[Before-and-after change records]
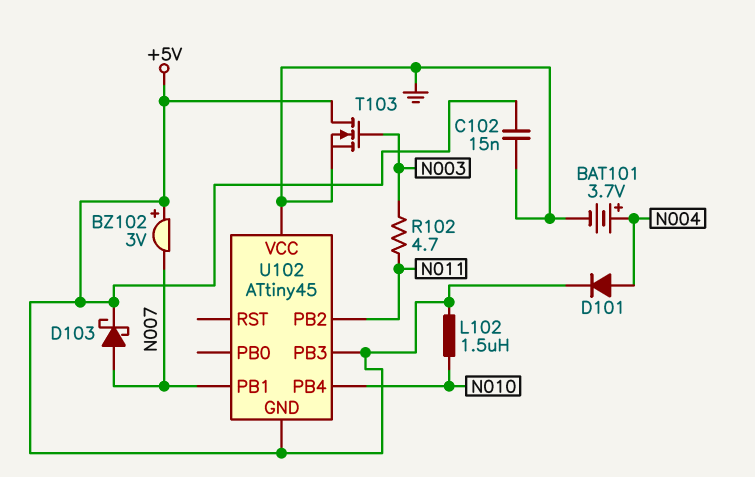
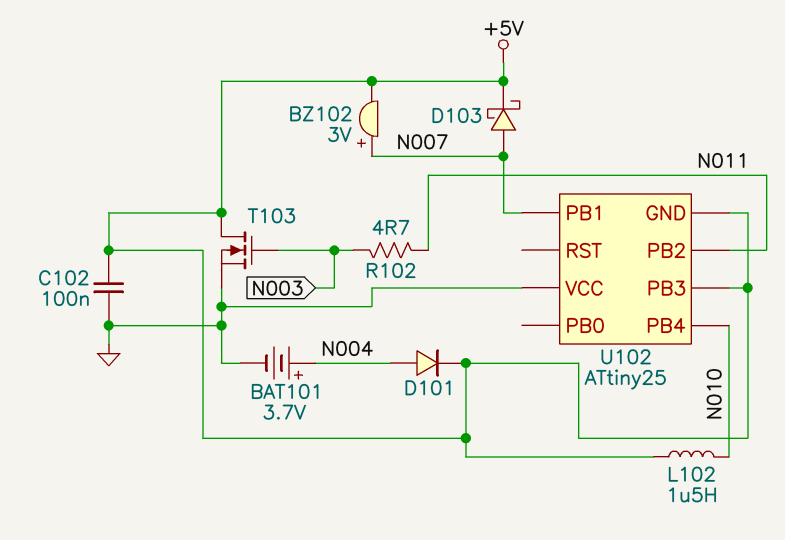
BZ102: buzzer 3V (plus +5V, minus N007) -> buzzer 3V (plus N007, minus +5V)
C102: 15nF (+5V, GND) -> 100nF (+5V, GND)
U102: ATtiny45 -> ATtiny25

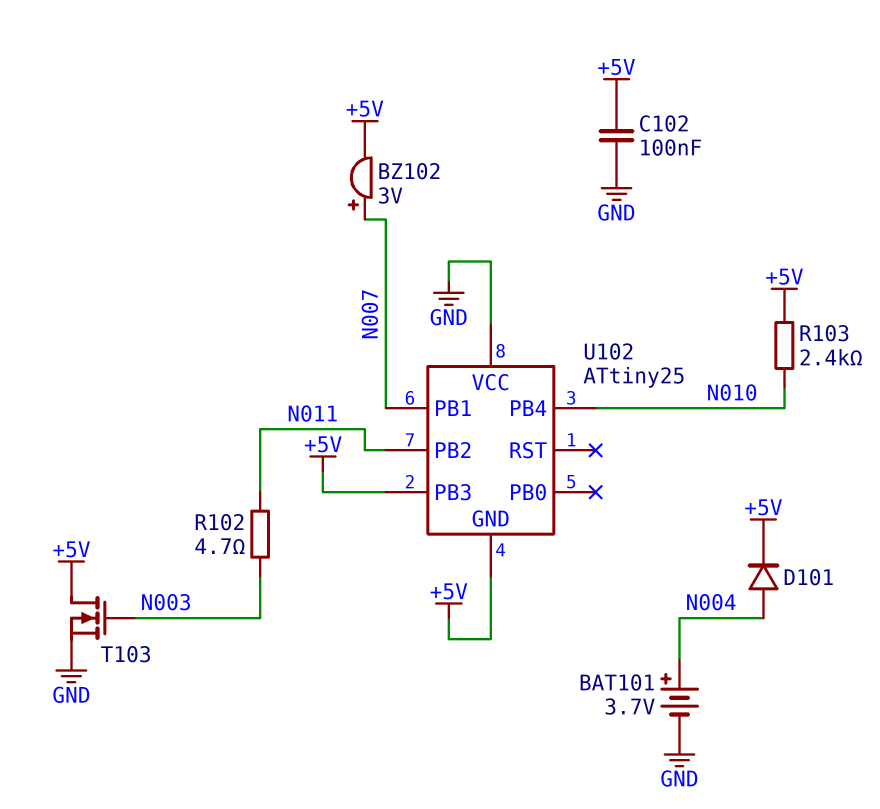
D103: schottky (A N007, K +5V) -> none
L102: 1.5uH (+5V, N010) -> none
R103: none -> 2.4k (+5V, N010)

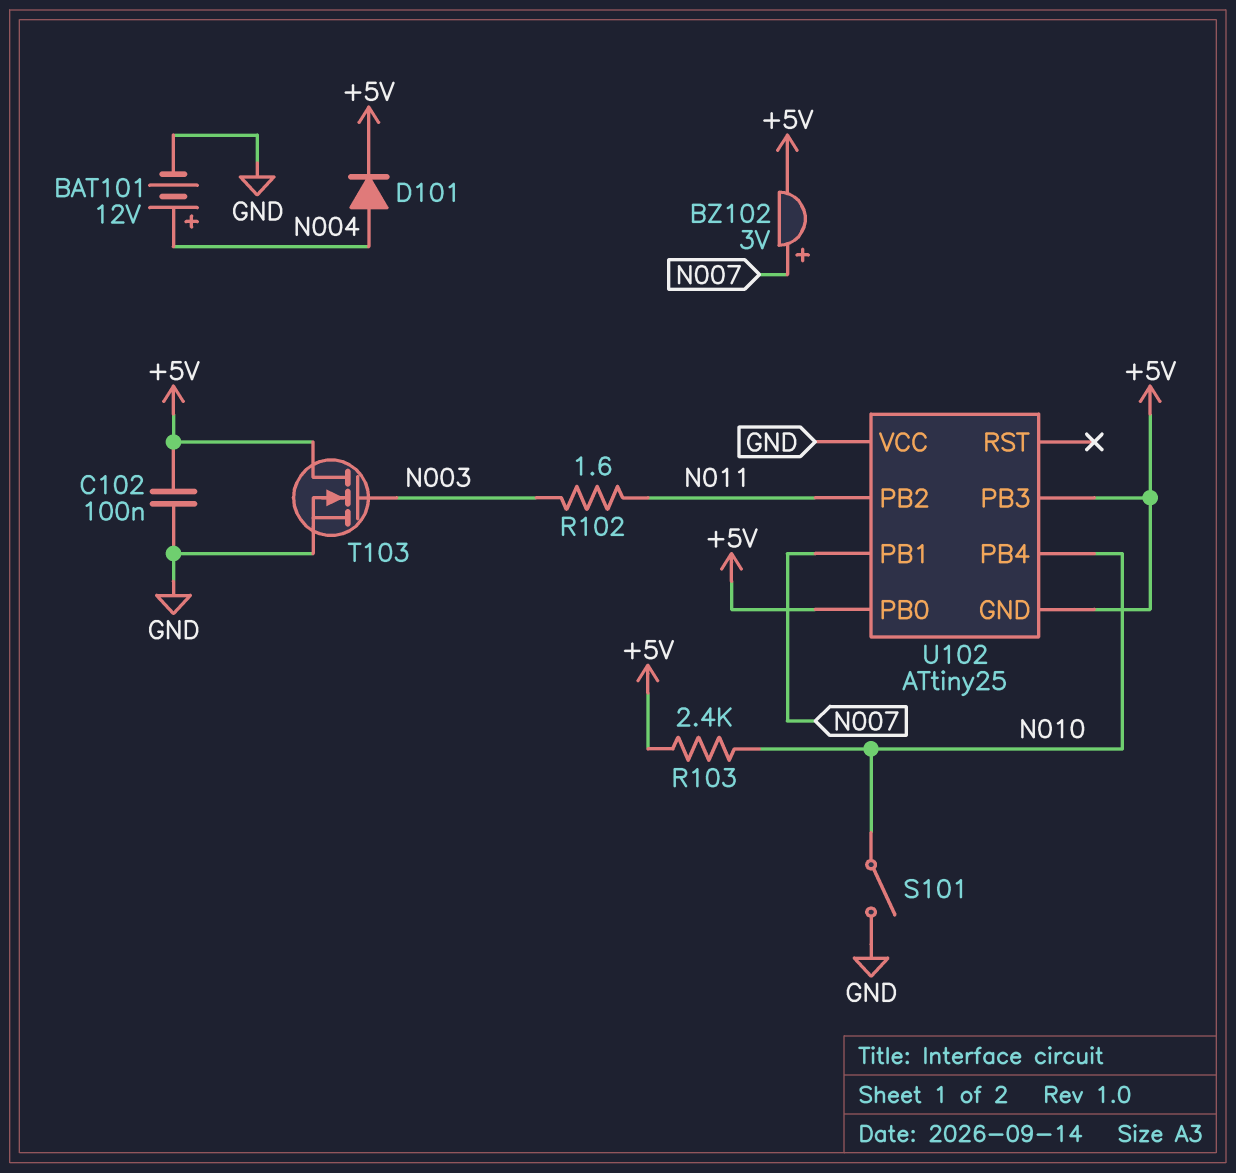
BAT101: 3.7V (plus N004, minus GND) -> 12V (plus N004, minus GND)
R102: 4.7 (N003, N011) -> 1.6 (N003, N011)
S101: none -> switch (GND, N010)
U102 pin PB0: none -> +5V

WHAT IS BEING ASKED –
Please print exactly the lines of the entries above, beginning with the line that contains "R102: 4.7 (N003, N011) -> 1.6 (N003, N011)" and ending with the last line.

EXPECTED ANSWER –
R102: 4.7 (N003, N011) -> 1.6 (N003, N011)
S101: none -> switch (GND, N010)
U102 pin PB0: none -> +5V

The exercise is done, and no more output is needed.